Return all of the data that follows precisely, leaving every image out.

Data below>
■ ■ ■ ■ ■ ■ ■
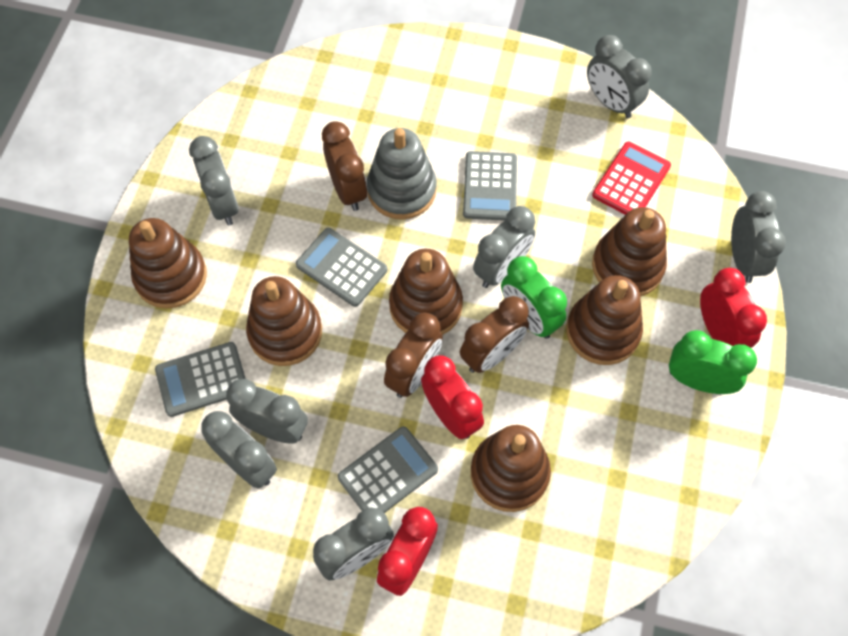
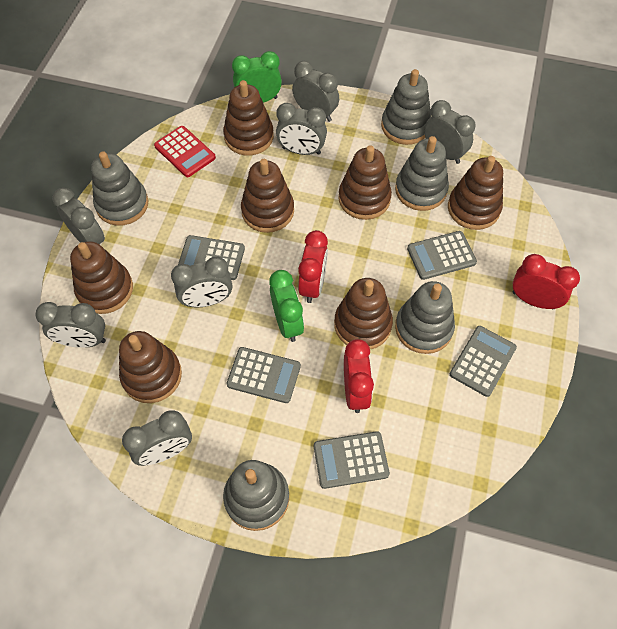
brown clock: 3 -> 0
brown stacking toy: 6 -> 7
grey calculator: 4 -> 5
grey stacking toy: 1 -> 5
■ ■ ■ ■ ■ ■ ■
Your response>
brown clock: 3 -> 0
brown stacking toy: 6 -> 7
grey calculator: 4 -> 5
grey stacking toy: 1 -> 5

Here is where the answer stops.